Transcribe exactly, and only, the lines running from the one with "U2 pin ADC: SCK -> FWD" to the end of the entries below, both included, without any pictures.

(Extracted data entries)
- - - -

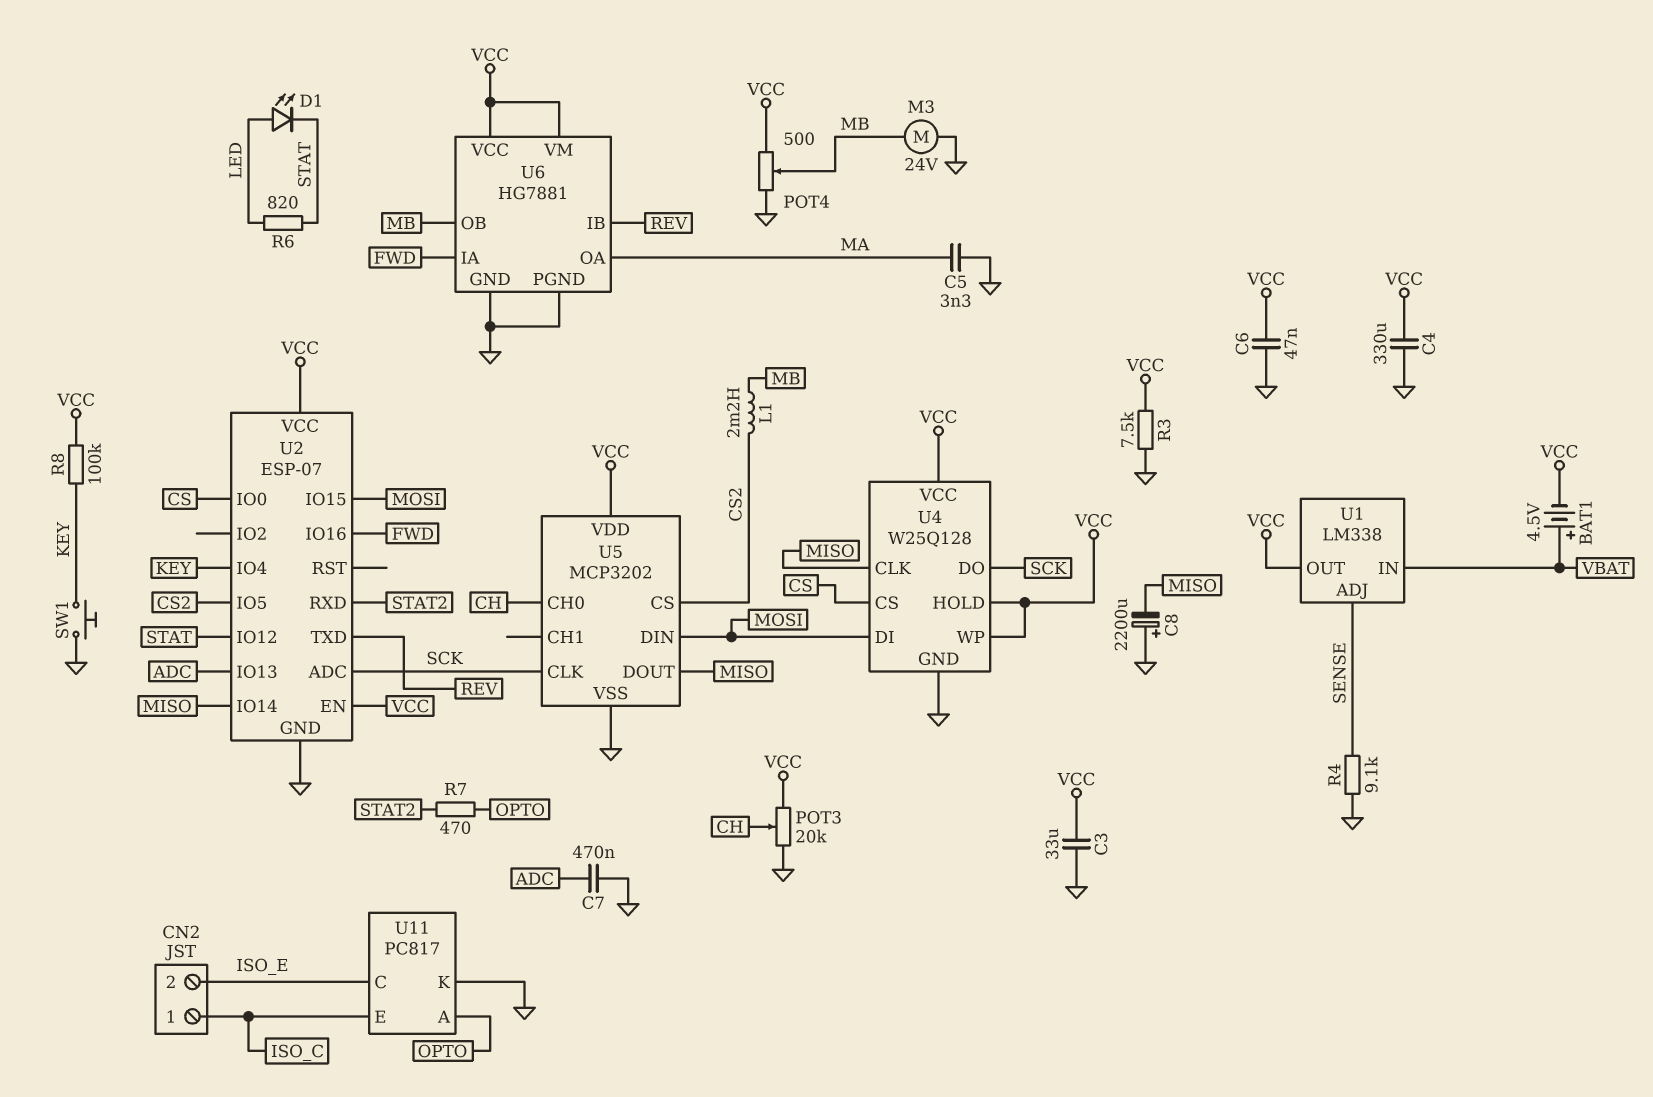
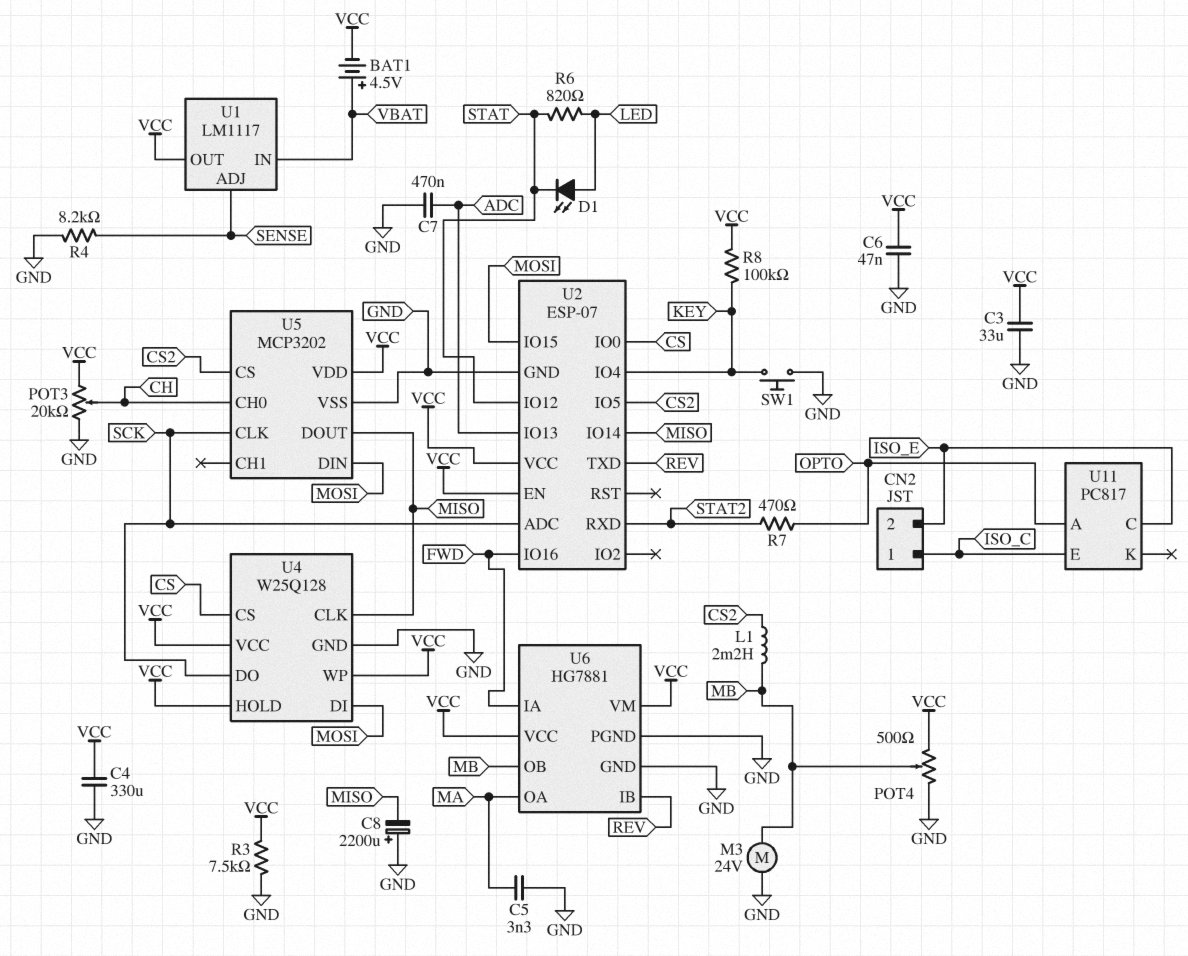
R4: 9.1k (GND, SENSE) -> 8.2k (GND, SENSE)
U1: LM338 -> LM1117
U11 pin K: GND -> none

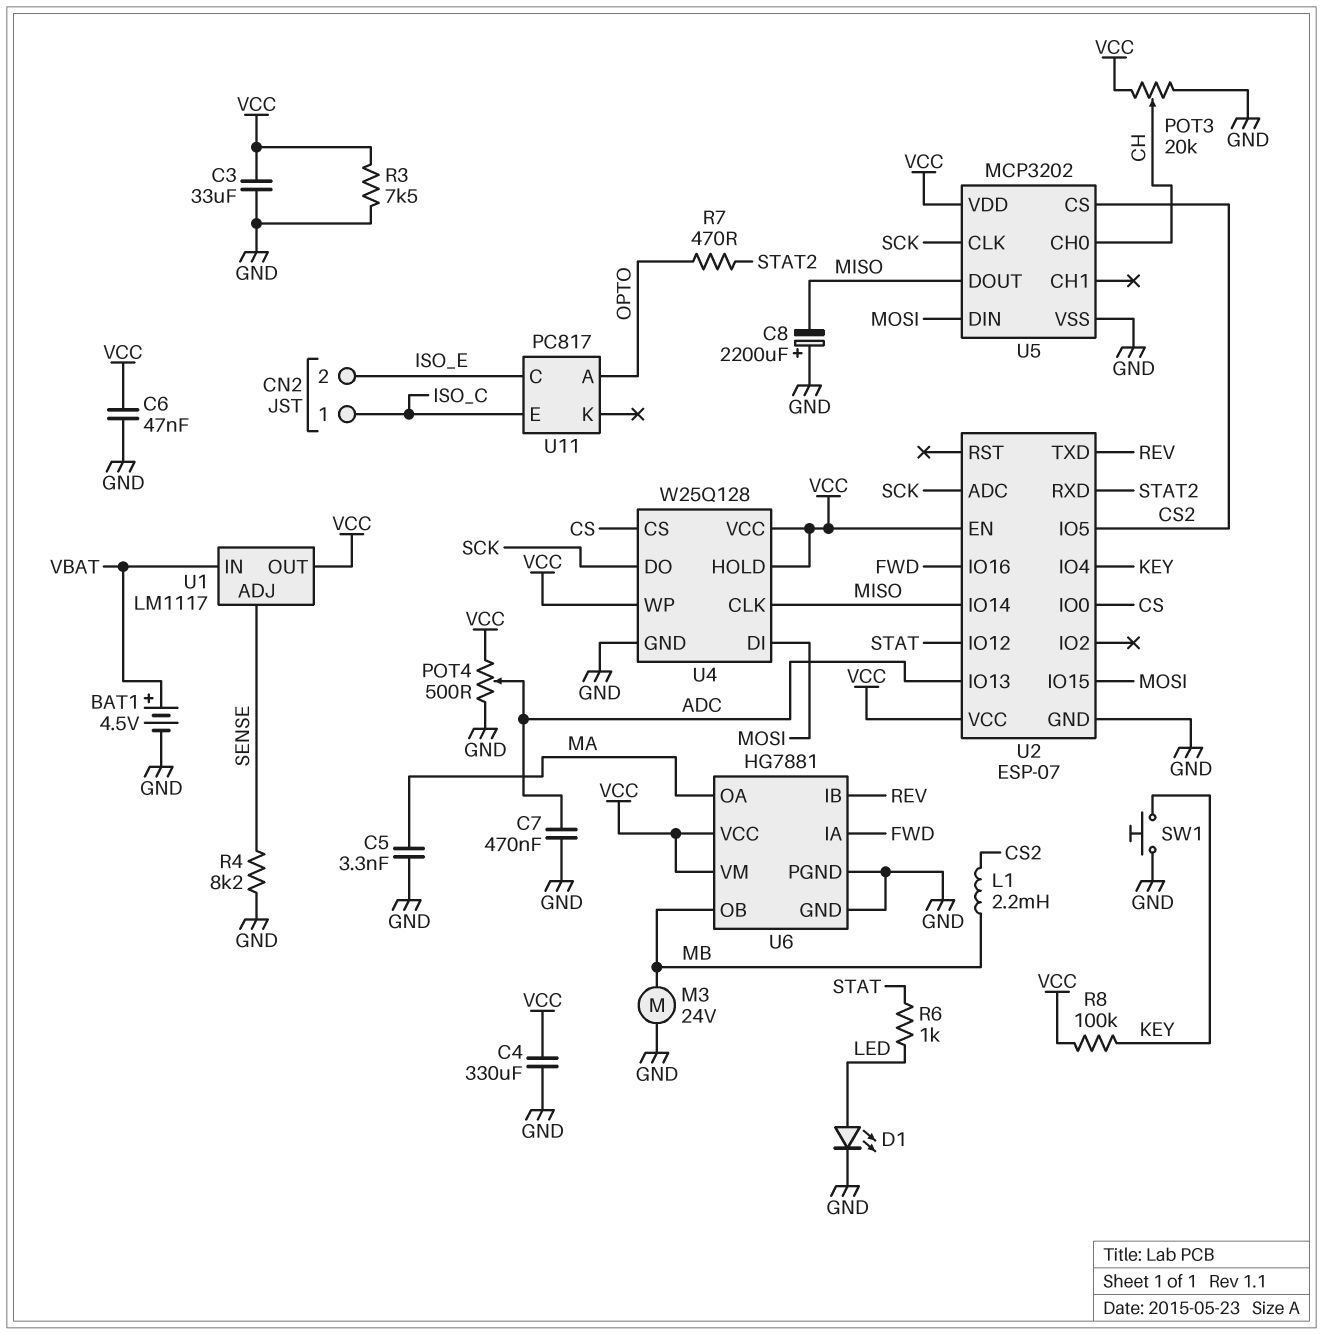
BAT1: 4.5V (plus VBAT, minus VCC) -> 4.5V (plus VBAT, minus GND)
D1: LED (A LED, K STAT) -> LED (A LED, K GND)
POT4: 500 (GND, VCC, wiper MB) -> 500 (GND, VCC, wiper ADC)
R6: 820 (LED, STAT) -> 1k (LED, STAT)

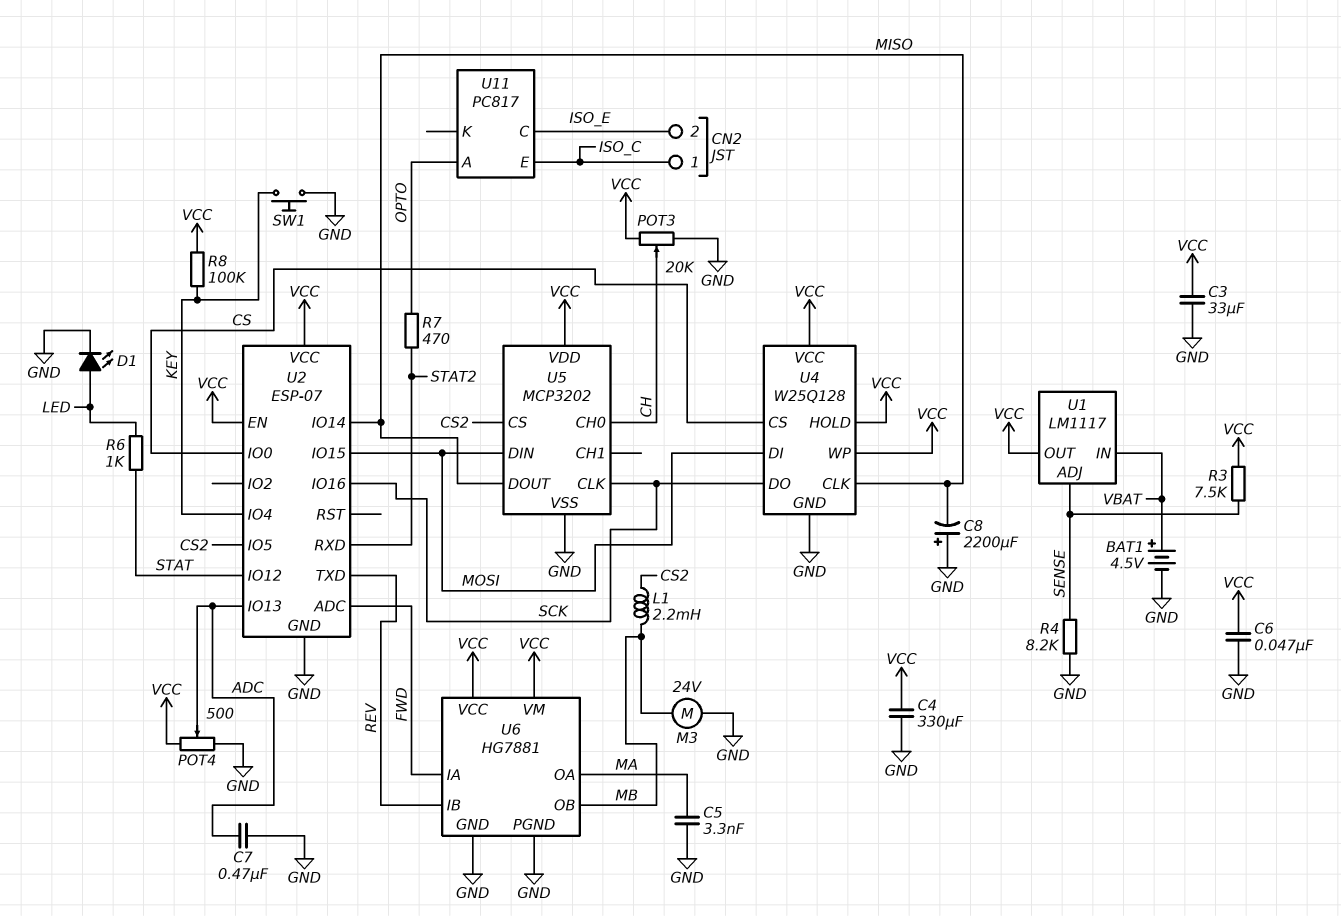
R3: 7.5k (GND, VCC) -> 7.5k (SENSE, VCC)
U2 pin ADC: SCK -> FWD
U2 pin IO16: FWD -> SCK

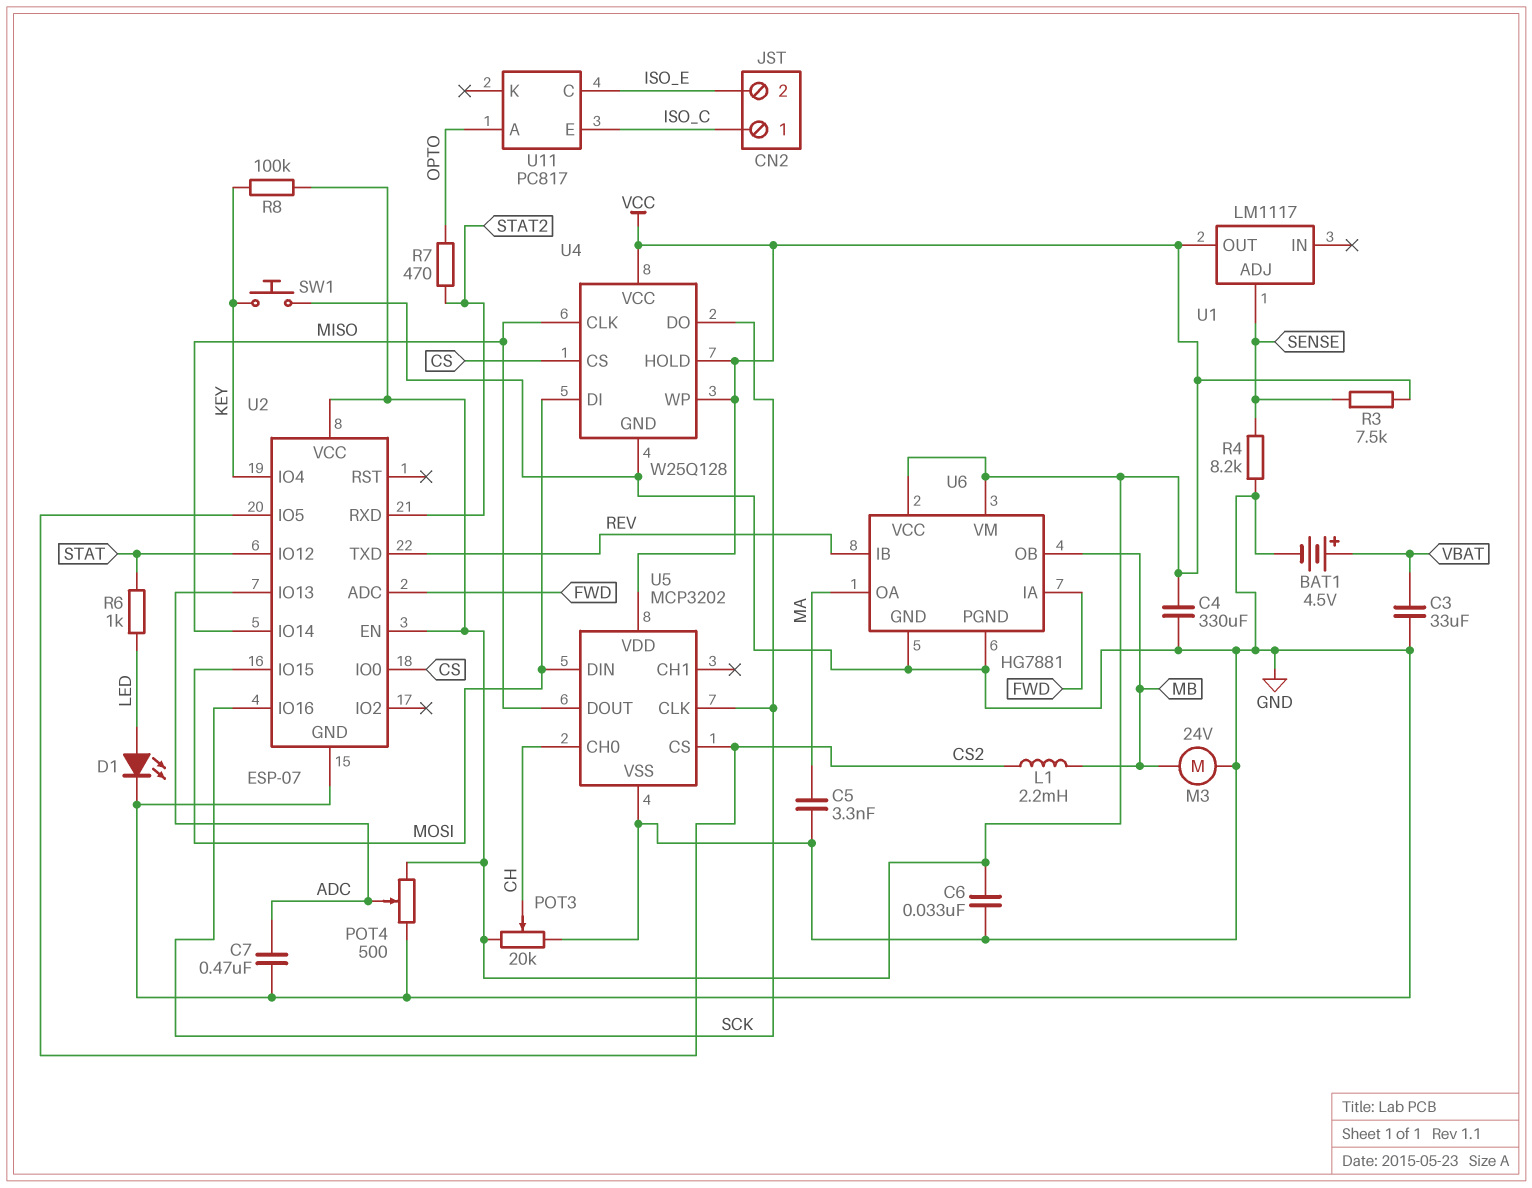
C3: 33uF (GND, VCC) -> 33uF (GND, VBAT)
C6: 47nF (GND, VCC) -> 33nF (GND, VCC)
C8: 2200uF (plus GND, minus MISO) -> none
U1 pin IN: VBAT -> none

- - - -

> _FINISHED TASK_
U2 pin ADC: SCK -> FWD
U2 pin IO16: FWD -> SCK

C3: 33uF (GND, VCC) -> 33uF (GND, VBAT)
C6: 47nF (GND, VCC) -> 33nF (GND, VCC)
C8: 2200uF (plus GND, minus MISO) -> none
U1 pin IN: VBAT -> none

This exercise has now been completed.